_Records to process_
=====

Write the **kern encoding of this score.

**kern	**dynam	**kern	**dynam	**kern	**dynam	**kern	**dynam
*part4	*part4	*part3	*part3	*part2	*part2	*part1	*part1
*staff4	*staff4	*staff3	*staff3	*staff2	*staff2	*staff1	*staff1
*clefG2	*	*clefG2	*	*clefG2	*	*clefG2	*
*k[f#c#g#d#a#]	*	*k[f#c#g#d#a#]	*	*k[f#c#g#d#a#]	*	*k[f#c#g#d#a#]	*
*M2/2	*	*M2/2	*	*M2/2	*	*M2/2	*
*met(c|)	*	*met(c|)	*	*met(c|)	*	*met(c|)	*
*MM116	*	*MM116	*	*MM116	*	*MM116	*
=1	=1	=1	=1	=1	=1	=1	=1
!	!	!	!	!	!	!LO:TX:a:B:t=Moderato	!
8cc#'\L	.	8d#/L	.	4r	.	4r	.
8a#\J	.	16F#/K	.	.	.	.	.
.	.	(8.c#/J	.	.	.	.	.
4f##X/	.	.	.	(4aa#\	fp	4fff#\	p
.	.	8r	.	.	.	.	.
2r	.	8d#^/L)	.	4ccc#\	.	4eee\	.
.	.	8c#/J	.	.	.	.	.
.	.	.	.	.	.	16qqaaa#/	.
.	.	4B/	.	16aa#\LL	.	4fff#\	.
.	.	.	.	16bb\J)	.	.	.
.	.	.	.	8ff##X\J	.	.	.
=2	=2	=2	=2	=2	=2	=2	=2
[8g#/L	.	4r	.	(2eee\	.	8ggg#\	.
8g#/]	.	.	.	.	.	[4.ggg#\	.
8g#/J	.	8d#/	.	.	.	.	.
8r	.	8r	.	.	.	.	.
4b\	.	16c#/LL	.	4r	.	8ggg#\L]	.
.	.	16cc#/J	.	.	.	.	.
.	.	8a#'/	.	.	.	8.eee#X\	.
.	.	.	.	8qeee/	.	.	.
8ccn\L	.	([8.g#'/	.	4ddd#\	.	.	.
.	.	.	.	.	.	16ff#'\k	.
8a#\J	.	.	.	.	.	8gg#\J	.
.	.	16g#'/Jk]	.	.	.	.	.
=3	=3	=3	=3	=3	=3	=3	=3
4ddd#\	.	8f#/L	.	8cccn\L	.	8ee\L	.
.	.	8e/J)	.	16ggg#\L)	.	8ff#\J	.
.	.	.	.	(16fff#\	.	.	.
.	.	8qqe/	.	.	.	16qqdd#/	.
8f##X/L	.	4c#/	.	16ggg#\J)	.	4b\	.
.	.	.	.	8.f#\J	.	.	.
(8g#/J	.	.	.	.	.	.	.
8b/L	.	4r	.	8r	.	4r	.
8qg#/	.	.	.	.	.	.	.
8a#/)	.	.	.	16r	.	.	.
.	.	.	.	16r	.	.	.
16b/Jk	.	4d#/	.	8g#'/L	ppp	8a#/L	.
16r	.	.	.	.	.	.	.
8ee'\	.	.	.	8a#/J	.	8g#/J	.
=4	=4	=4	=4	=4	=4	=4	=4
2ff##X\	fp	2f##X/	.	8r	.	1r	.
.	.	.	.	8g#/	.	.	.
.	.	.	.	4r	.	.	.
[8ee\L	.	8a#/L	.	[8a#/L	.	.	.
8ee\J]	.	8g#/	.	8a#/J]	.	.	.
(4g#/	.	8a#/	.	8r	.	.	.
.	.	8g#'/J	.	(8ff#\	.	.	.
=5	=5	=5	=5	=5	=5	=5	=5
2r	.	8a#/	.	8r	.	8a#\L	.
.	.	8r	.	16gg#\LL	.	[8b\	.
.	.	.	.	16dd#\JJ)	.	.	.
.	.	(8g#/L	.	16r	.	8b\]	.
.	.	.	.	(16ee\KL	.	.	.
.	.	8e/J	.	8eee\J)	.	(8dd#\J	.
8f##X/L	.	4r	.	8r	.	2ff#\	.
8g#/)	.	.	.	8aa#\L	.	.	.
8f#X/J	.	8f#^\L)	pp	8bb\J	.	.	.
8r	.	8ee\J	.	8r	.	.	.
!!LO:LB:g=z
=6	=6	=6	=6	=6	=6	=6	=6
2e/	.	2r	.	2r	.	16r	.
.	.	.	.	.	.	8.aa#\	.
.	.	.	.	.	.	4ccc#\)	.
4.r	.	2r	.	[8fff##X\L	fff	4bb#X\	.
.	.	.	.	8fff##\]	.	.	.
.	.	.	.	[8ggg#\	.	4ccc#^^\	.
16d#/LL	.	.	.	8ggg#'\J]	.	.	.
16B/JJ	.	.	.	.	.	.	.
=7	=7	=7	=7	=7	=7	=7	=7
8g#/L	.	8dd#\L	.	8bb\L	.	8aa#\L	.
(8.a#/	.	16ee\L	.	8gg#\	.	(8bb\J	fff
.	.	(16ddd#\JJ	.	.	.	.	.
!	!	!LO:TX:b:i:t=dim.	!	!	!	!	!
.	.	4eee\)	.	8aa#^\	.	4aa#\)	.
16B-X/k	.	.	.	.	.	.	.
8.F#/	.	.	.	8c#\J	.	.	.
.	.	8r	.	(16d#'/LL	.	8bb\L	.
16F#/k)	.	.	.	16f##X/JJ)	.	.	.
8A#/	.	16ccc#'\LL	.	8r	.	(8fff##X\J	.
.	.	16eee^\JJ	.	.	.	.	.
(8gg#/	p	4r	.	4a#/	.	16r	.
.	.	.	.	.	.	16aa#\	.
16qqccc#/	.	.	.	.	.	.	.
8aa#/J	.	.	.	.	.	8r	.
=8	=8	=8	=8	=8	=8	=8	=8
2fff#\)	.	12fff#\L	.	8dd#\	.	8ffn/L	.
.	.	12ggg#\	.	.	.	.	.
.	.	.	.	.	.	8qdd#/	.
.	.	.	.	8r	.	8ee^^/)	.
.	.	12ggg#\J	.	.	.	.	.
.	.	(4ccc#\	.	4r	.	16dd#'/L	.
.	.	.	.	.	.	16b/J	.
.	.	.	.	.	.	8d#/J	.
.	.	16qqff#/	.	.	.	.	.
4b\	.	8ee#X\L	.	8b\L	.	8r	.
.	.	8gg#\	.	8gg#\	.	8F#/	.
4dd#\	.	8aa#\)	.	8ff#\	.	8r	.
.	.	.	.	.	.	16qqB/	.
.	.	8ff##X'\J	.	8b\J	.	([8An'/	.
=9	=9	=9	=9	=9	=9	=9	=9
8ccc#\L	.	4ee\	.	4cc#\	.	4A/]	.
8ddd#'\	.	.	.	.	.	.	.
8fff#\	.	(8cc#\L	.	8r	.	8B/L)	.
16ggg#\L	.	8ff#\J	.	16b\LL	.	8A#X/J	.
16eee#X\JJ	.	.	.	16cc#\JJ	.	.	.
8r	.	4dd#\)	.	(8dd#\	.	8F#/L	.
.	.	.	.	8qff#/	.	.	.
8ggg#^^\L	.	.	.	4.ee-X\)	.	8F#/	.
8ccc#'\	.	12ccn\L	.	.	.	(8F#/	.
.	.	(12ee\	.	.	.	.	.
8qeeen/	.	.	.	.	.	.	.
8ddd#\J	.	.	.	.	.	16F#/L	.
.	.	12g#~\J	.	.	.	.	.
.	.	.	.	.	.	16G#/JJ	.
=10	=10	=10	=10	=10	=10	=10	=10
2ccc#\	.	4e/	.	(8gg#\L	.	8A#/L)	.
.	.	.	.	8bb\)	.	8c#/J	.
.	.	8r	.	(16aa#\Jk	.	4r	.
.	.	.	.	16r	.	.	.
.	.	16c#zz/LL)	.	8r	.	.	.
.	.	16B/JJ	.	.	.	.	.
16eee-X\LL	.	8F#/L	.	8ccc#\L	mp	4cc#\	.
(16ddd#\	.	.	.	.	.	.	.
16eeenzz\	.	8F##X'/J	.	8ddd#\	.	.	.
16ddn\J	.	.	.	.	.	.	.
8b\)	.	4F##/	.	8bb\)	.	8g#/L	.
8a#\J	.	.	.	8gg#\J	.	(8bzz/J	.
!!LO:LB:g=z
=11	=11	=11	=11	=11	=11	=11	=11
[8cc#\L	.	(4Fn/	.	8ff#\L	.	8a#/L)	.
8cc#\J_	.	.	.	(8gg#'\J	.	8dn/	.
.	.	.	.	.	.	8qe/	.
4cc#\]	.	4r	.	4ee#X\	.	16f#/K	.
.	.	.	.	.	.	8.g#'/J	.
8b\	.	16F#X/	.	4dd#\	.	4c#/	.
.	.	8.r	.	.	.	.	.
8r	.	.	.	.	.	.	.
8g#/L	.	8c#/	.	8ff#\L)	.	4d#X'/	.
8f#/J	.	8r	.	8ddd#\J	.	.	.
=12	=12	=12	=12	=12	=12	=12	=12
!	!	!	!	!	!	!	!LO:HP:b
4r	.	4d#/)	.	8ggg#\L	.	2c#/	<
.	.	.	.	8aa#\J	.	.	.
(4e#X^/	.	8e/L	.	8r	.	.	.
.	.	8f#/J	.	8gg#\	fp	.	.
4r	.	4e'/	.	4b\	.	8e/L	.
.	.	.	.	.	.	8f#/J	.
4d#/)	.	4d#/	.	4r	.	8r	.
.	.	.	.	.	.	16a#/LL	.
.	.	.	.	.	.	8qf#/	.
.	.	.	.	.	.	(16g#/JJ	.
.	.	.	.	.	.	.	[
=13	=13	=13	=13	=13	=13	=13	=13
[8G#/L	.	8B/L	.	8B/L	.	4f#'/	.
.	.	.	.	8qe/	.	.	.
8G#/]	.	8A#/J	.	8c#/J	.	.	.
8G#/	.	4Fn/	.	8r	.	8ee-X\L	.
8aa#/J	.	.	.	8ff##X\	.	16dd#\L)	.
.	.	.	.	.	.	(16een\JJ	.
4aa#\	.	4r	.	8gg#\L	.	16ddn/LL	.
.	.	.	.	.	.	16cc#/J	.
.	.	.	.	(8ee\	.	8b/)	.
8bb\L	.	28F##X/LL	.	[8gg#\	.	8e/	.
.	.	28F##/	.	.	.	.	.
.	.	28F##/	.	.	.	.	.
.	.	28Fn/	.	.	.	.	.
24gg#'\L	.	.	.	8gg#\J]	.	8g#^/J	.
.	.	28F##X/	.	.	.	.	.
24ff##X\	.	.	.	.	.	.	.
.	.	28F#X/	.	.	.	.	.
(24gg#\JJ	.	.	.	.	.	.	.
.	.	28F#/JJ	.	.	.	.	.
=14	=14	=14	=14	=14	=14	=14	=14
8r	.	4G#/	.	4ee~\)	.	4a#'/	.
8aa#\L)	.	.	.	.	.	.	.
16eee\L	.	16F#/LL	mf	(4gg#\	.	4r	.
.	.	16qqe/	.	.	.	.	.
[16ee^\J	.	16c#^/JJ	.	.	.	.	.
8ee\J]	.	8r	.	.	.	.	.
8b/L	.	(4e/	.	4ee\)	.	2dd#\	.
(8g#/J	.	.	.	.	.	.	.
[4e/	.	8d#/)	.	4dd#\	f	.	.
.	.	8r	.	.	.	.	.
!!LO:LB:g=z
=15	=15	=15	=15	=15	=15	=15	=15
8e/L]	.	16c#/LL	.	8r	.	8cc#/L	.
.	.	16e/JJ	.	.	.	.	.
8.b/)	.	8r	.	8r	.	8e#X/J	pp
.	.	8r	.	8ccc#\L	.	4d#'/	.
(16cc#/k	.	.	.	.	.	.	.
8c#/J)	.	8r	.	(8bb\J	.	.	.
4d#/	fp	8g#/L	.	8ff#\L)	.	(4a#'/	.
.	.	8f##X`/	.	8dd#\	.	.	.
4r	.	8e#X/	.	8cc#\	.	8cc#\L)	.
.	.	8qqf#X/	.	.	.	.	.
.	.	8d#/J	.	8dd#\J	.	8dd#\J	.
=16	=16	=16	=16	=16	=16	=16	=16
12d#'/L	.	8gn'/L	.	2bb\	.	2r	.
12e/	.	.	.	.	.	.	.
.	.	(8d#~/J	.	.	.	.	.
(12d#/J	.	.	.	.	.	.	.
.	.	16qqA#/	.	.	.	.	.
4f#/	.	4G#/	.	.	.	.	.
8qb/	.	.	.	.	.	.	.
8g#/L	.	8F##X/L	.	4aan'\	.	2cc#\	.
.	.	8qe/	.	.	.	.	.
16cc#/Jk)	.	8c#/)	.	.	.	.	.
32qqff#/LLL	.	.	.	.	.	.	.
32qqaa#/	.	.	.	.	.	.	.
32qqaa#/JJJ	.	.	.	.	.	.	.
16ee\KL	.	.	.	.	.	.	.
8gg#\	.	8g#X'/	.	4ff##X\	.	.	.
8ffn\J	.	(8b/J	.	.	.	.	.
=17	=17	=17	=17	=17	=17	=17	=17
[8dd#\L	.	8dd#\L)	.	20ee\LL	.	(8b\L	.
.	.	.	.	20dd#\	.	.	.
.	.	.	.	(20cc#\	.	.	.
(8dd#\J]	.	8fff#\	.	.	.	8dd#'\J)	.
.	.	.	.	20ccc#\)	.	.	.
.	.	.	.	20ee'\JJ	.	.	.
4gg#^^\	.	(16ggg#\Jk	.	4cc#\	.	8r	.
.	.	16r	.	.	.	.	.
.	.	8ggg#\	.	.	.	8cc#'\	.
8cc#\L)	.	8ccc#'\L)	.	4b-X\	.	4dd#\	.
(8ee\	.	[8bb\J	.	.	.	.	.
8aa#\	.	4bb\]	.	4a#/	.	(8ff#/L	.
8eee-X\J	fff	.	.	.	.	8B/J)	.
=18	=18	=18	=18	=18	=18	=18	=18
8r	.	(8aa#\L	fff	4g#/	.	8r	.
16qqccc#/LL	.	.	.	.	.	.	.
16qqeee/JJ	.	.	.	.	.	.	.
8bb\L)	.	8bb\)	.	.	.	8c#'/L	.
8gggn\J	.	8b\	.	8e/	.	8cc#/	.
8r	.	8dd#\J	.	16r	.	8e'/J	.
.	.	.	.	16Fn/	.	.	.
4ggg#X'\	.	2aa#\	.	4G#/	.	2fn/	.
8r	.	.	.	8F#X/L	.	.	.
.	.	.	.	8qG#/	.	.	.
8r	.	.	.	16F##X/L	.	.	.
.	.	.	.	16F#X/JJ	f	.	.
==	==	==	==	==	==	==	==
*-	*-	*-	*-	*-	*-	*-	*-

=====

_Directive_
Count the lines in the material above that contain the string "kern", treating uppercase and lowercase as distinct, and reply with only that number.

_Expected answer_
2